WHAT IS NEEDED: Each time a line of the listing holds "appeared", copy that line.

DATA:
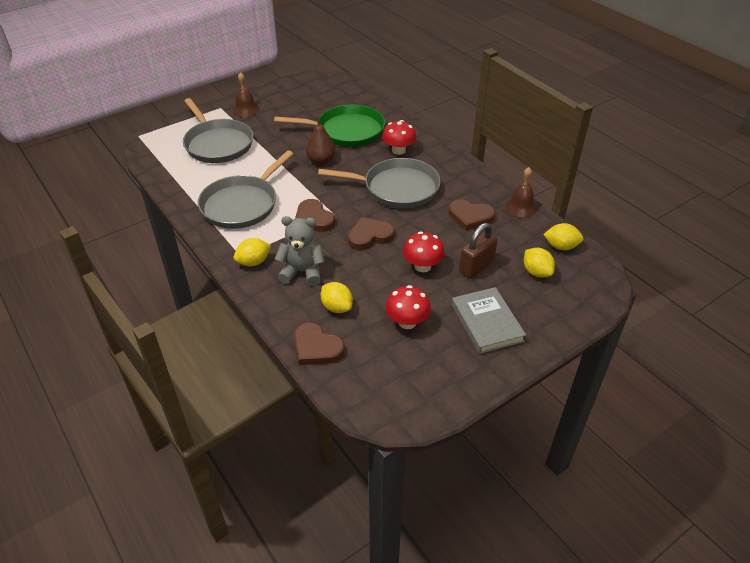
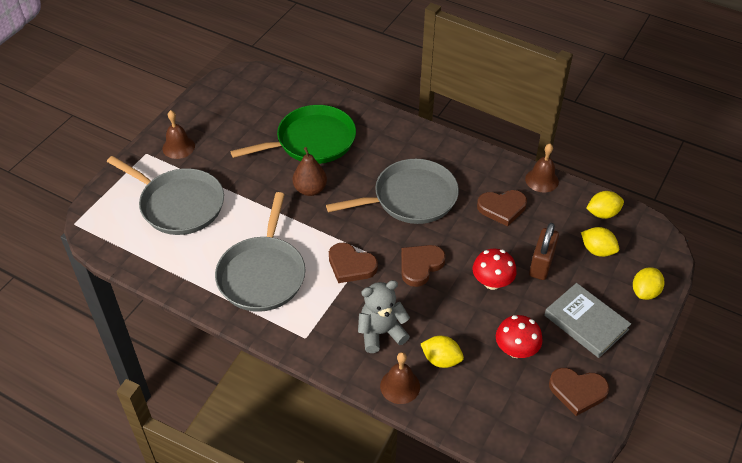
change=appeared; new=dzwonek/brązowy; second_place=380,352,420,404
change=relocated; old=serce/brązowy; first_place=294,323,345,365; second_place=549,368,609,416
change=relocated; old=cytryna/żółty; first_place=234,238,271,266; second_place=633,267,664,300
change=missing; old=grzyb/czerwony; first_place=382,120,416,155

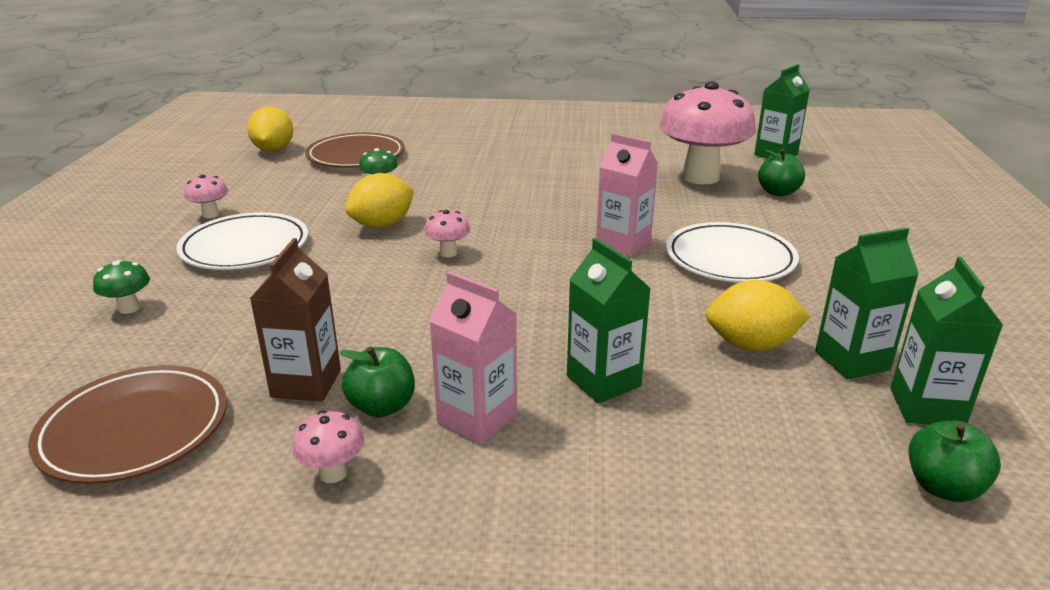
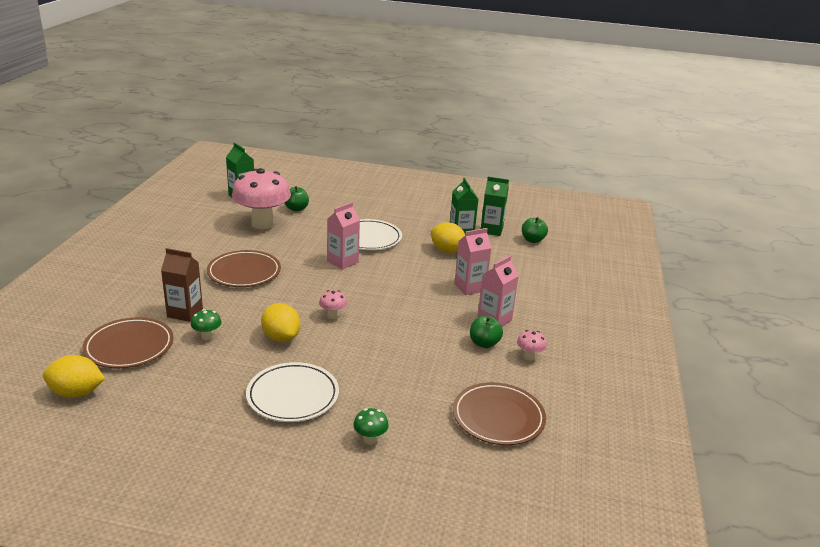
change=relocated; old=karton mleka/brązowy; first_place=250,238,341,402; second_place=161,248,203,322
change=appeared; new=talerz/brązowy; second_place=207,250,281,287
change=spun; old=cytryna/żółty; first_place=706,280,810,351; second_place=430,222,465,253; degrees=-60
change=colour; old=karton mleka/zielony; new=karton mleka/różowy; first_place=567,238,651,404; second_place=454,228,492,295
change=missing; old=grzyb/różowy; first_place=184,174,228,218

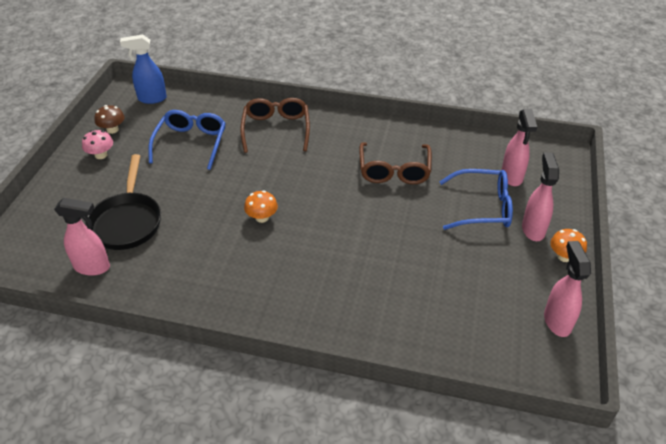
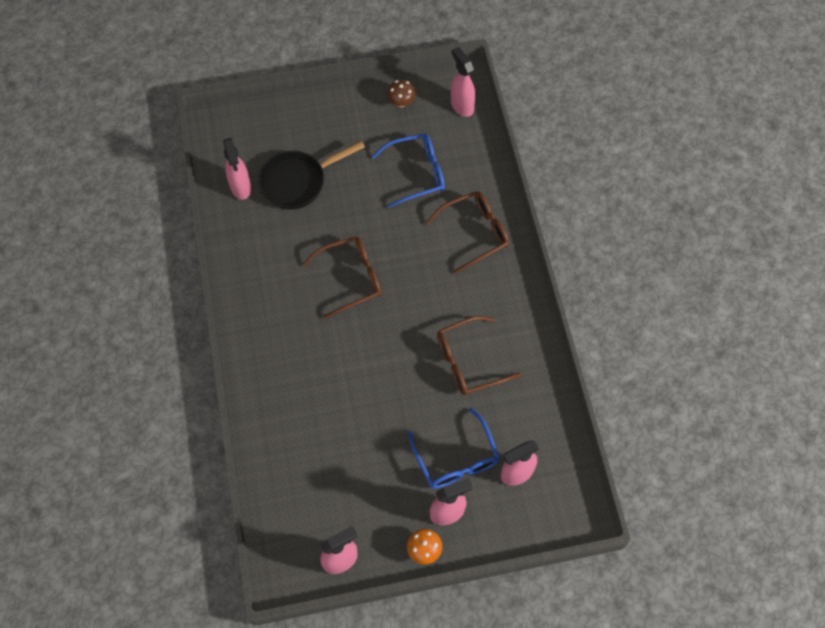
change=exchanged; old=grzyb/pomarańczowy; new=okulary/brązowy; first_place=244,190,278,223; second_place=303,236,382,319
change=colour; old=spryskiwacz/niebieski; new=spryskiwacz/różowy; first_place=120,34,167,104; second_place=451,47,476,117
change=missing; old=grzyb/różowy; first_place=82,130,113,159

ANSWER SPACE:
change=appeared; new=dzwonek/brązowy; second_place=380,352,420,404
change=appeared; new=talerz/brązowy; second_place=207,250,281,287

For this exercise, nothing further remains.